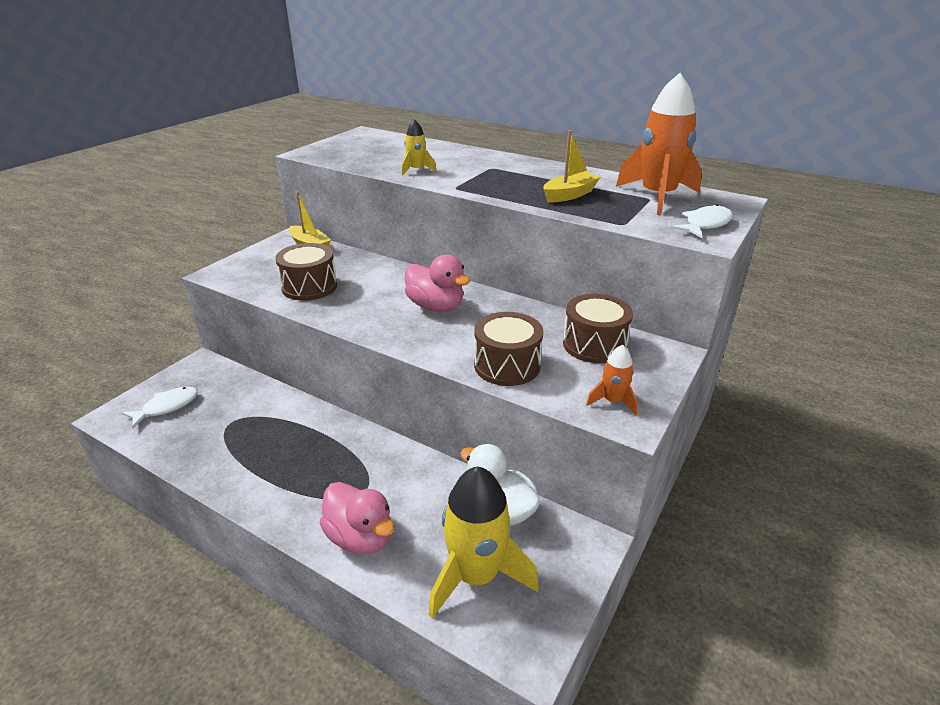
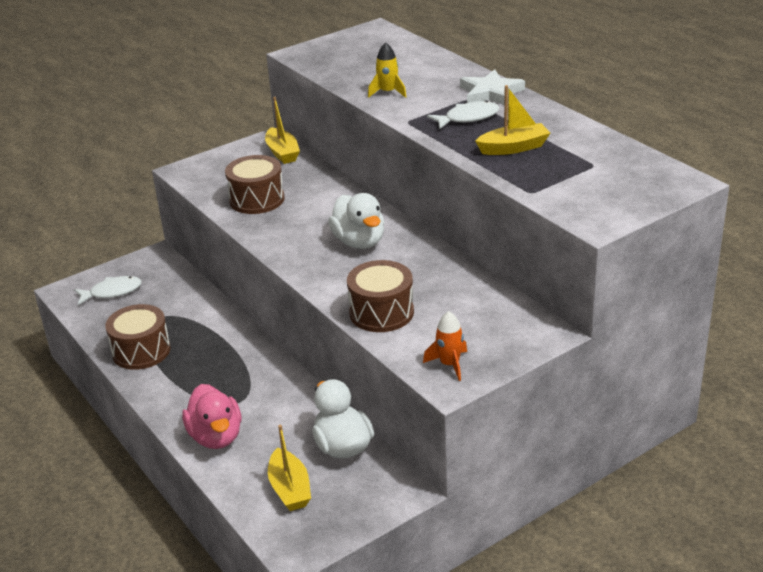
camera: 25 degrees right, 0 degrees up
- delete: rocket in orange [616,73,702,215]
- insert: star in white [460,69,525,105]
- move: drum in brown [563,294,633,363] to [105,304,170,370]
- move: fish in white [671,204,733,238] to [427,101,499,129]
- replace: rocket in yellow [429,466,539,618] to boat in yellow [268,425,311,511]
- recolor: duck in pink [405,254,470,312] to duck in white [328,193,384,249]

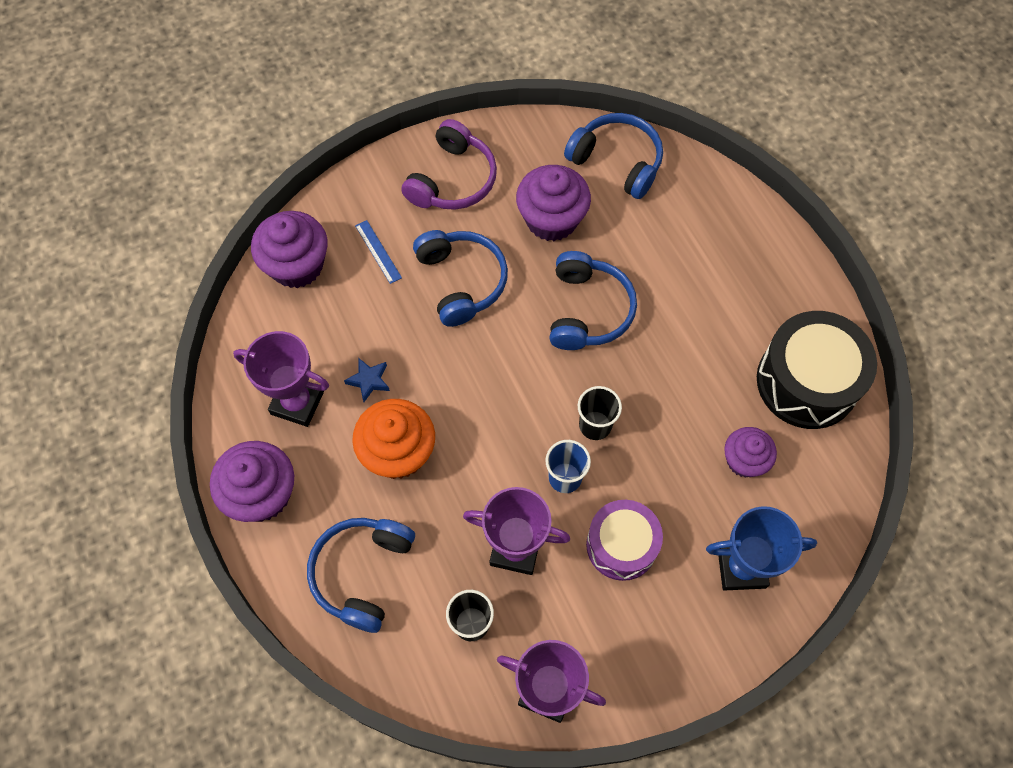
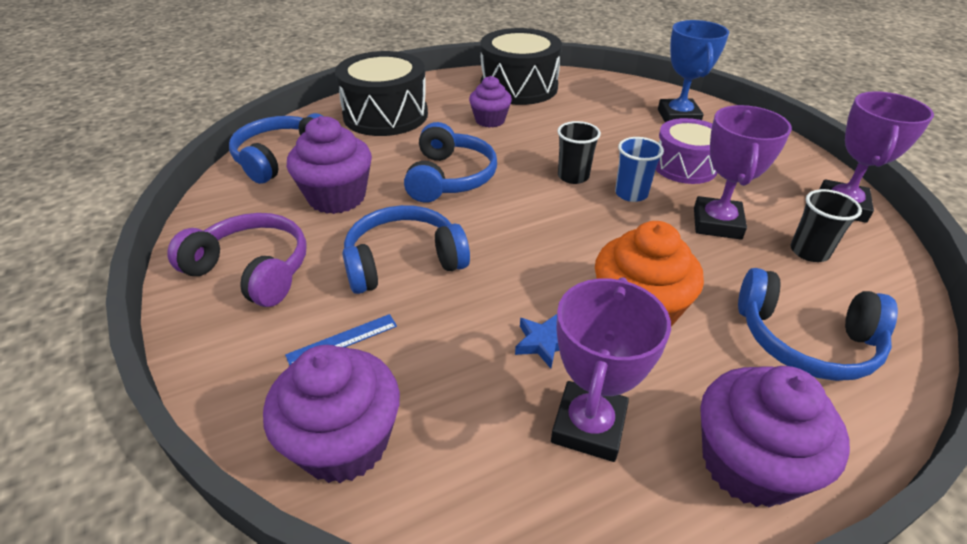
camera: 90 degrees left, 25 degrees down
- insert: drum in black [335,51,428,136]
- move: cupcake in purple [724,427,777,478] to [469,76,512,128]
- rotate: headphones in blue [549,251,637,350] = [404,122,497,203] 90 degrees clockwise

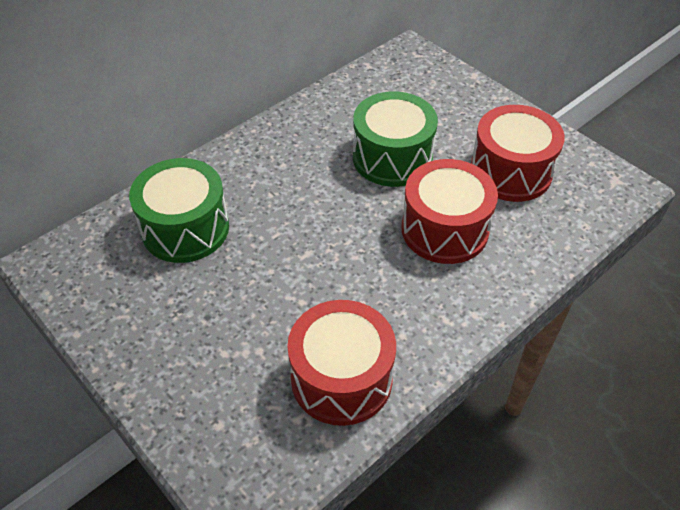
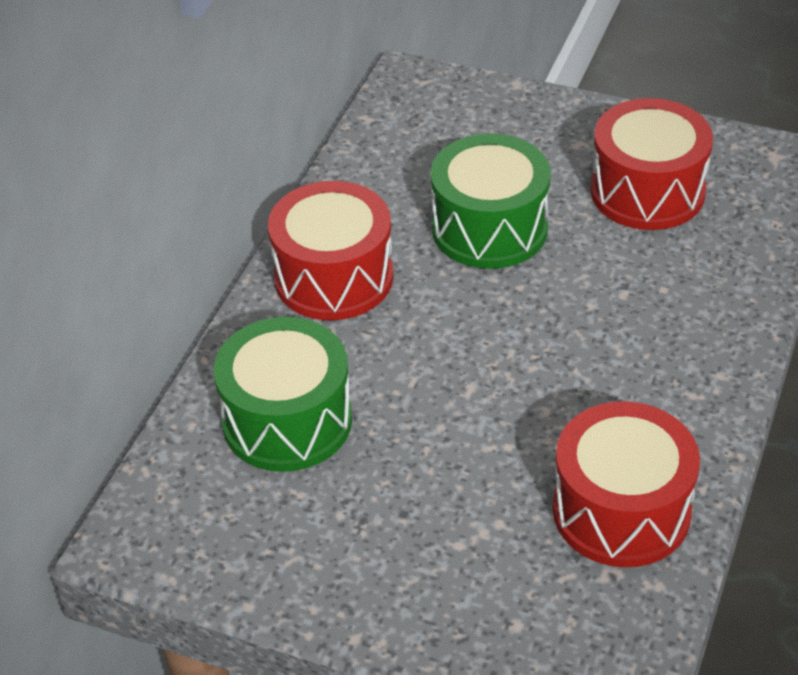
camera: 25 degrees left, 5 degrees down
- move: drum in red [401,159,498,264] to [268,181,394,320]

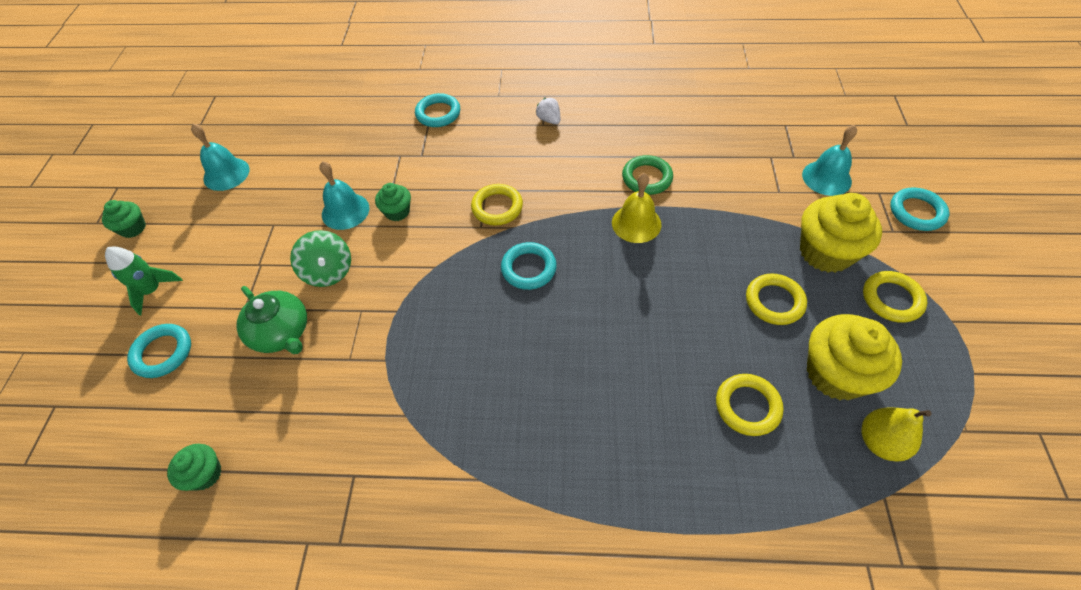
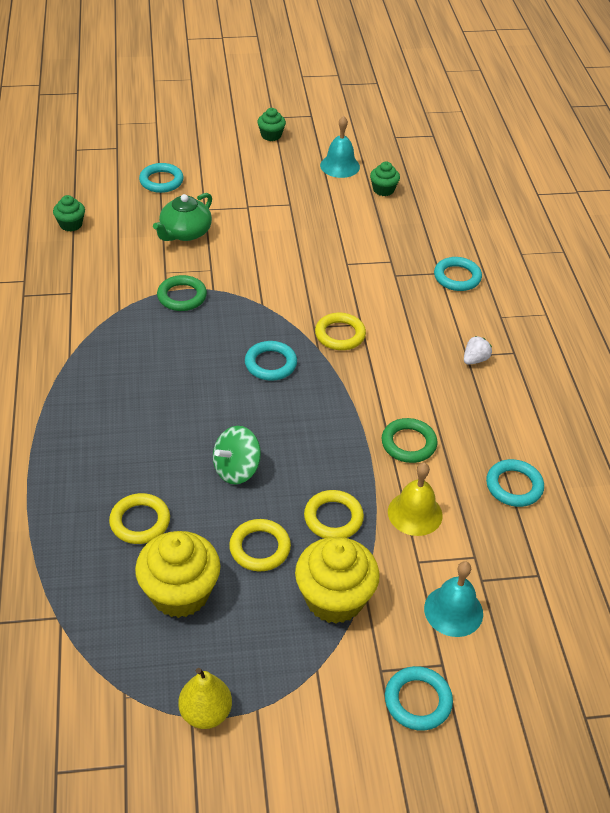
camera: 75 degrees right, 10 degrees down
- delete: rocket in green [105,246,183,315]
- delete: bell in turquoise [319,161,369,230]
- insert: ring in green [157,275,207,311]
- insert: ring in turquoise [486,459,544,507]
- move: spinning top in green [290,230,351,287] to [213,426,261,485]
- move: cupcake in green [375,183,411,221] to [370,162,400,196]
- move: bell in yellow [612,173,661,243] to [388,463,442,536]
- move: pear in yellow [861,408,932,461] to [178,668,232,729]
- move: ring in yellow [863,271,927,323] to [304,490,364,538]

· · · · ·

- _THE TASK_
All of the entries above should be copied exactly, except for the pictures.

- _FINISHED TASK_
camera: 25 degrees right, 0 degrees up
- delete: rocket in orange [616,73,702,215]
- insert: star in white [460,69,525,105]
- move: drum in brown [563,294,633,363] to [105,304,170,370]
- move: fish in white [671,204,733,238] to [427,101,499,129]
- replace: rocket in yellow [429,466,539,618] to boat in yellow [268,425,311,511]
- recolor: duck in pink [405,254,470,312] to duck in white [328,193,384,249]

camera: 90 degrees left, 25 degrees down
- insert: drum in black [335,51,428,136]
- move: cupcake in purple [724,427,777,478] to [469,76,512,128]
- rotate: headphones in blue [549,251,637,350] = [404,122,497,203] 90 degrees clockwise

camera: 25 degrees left, 5 degrees down
- move: drum in red [401,159,498,264] to [268,181,394,320]

camera: 75 degrees right, 10 degrees down
- delete: rocket in green [105,246,183,315]
- delete: bell in turquoise [319,161,369,230]
- insert: ring in green [157,275,207,311]
- insert: ring in turquoise [486,459,544,507]
- move: spinning top in green [290,230,351,287] to [213,426,261,485]
- move: cupcake in green [375,183,411,221] to [370,162,400,196]
- move: bell in yellow [612,173,661,243] to [388,463,442,536]
- move: pear in yellow [861,408,932,461] to [178,668,232,729]
- move: ring in yellow [863,271,927,323] to [304,490,364,538]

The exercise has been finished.